- INSTRUCTIONS TO FOLLOW: Reproduce the entire listing below verbatim, keeping every line and character unchanged.

---+---

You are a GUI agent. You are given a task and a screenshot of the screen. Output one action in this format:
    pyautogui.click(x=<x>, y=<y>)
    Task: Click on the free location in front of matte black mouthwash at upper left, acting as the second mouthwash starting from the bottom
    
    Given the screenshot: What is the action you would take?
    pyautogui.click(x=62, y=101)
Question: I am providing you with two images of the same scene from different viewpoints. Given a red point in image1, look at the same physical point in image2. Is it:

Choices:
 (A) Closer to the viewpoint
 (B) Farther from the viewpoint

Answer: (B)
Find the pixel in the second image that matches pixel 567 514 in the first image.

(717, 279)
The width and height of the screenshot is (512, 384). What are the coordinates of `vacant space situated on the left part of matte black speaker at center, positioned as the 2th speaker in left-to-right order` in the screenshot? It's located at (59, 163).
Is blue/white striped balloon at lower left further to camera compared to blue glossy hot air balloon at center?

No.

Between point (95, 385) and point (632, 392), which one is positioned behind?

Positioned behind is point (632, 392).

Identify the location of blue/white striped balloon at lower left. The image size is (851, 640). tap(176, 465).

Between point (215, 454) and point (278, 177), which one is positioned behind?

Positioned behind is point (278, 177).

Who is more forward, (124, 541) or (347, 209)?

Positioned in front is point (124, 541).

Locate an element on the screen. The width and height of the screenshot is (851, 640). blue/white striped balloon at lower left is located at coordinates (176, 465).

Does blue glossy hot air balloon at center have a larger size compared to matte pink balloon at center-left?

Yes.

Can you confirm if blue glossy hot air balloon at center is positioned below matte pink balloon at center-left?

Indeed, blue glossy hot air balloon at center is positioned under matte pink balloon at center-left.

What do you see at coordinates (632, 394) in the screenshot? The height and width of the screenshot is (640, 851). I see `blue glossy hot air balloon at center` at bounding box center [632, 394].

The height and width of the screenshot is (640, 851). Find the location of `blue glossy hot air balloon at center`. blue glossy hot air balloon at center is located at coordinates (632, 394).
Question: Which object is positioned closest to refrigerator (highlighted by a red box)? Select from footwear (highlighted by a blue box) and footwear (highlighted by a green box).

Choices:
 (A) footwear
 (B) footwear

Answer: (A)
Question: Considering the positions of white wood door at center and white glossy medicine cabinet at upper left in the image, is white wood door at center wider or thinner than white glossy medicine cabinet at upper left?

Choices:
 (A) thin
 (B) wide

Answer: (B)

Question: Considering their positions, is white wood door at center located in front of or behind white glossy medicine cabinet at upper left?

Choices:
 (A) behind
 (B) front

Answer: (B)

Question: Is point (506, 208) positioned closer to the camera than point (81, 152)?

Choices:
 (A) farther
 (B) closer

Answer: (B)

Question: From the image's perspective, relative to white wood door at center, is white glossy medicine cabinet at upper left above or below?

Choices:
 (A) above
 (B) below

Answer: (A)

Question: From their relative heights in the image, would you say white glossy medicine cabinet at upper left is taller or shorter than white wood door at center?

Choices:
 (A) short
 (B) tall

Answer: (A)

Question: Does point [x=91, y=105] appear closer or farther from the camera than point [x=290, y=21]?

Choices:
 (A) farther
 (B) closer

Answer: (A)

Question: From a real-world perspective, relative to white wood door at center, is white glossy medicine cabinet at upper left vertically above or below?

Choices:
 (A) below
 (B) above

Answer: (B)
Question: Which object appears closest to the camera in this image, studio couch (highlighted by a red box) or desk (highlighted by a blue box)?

---+---

- IN RESPONSE:
You are a GUI agent. You are given a task and a screenshot of the screen. Output one action in this format:
    pyautogui.click(x=<x>, y=<y>)
    Task: Click on the free location in front of matte black mouthwash at upper left, acting as the second mouthwash starting from the bottom
    
    Given the screenshot: What is the action you would take?
    pyautogui.click(x=62, y=101)
Question: I am providing you with two images of the same scene from different viewpoints. Given a red point in image1, look at the same physical point in image2. Is it:

Choices:
 (A) Closer to the viewpoint
 (B) Farther from the viewpoint

Answer: (B)
Find the pixel in the second image that matches pixel 567 514 in the first image.

(717, 279)
The width and height of the screenshot is (512, 384). What are the coordinates of `vacant space situated on the left part of matte black speaker at center, positioned as the 2th speaker in left-to-right order` in the screenshot? It's located at (59, 163).
Is blue/white striped balloon at lower left further to camera compared to blue glossy hot air balloon at center?

No.

Between point (95, 385) and point (632, 392), which one is positioned behind?

Positioned behind is point (632, 392).

Identify the location of blue/white striped balloon at lower left. The image size is (851, 640). tap(176, 465).

Between point (215, 454) and point (278, 177), which one is positioned behind?

Positioned behind is point (278, 177).

Who is more forward, (124, 541) or (347, 209)?

Positioned in front is point (124, 541).

Locate an element on the screen. The width and height of the screenshot is (851, 640). blue/white striped balloon at lower left is located at coordinates (176, 465).

Does blue glossy hot air balloon at center have a larger size compared to matte pink balloon at center-left?

Yes.

Can you confirm if blue glossy hot air balloon at center is positioned below matte pink balloon at center-left?

Indeed, blue glossy hot air balloon at center is positioned under matte pink balloon at center-left.

What do you see at coordinates (632, 394) in the screenshot? The height and width of the screenshot is (640, 851). I see `blue glossy hot air balloon at center` at bounding box center [632, 394].

The height and width of the screenshot is (640, 851). Find the location of `blue glossy hot air balloon at center`. blue glossy hot air balloon at center is located at coordinates (632, 394).
Question: Which object is positioned closest to refrigerator (highlighted by a red box)? Select from footwear (highlighted by a blue box) and footwear (highlighted by a green box).

Choices:
 (A) footwear
 (B) footwear

Answer: (A)
Question: Considering the positions of white wood door at center and white glossy medicine cabinet at upper left in the image, is white wood door at center wider or thinner than white glossy medicine cabinet at upper left?

Choices:
 (A) thin
 (B) wide

Answer: (B)

Question: Considering their positions, is white wood door at center located in front of or behind white glossy medicine cabinet at upper left?

Choices:
 (A) behind
 (B) front

Answer: (B)

Question: Is point (506, 208) positioned closer to the camera than point (81, 152)?

Choices:
 (A) farther
 (B) closer

Answer: (B)

Question: From the image's perspective, relative to white wood door at center, is white glossy medicine cabinet at upper left above or below?

Choices:
 (A) above
 (B) below

Answer: (A)

Question: From their relative heights in the image, would you say white glossy medicine cabinet at upper left is taller or shorter than white wood door at center?

Choices:
 (A) short
 (B) tall

Answer: (A)

Question: Does point [x=91, y=105] appear closer or farther from the camera than point [x=290, y=21]?

Choices:
 (A) farther
 (B) closer

Answer: (A)

Question: From a real-world perspective, relative to white wood door at center, is white glossy medicine cabinet at upper left vertically above or below?

Choices:
 (A) below
 (B) above

Answer: (B)
Question: Which object appears closest to the camera in this image, studio couch (highlighted by a red box) or desk (highlighted by a blue box)?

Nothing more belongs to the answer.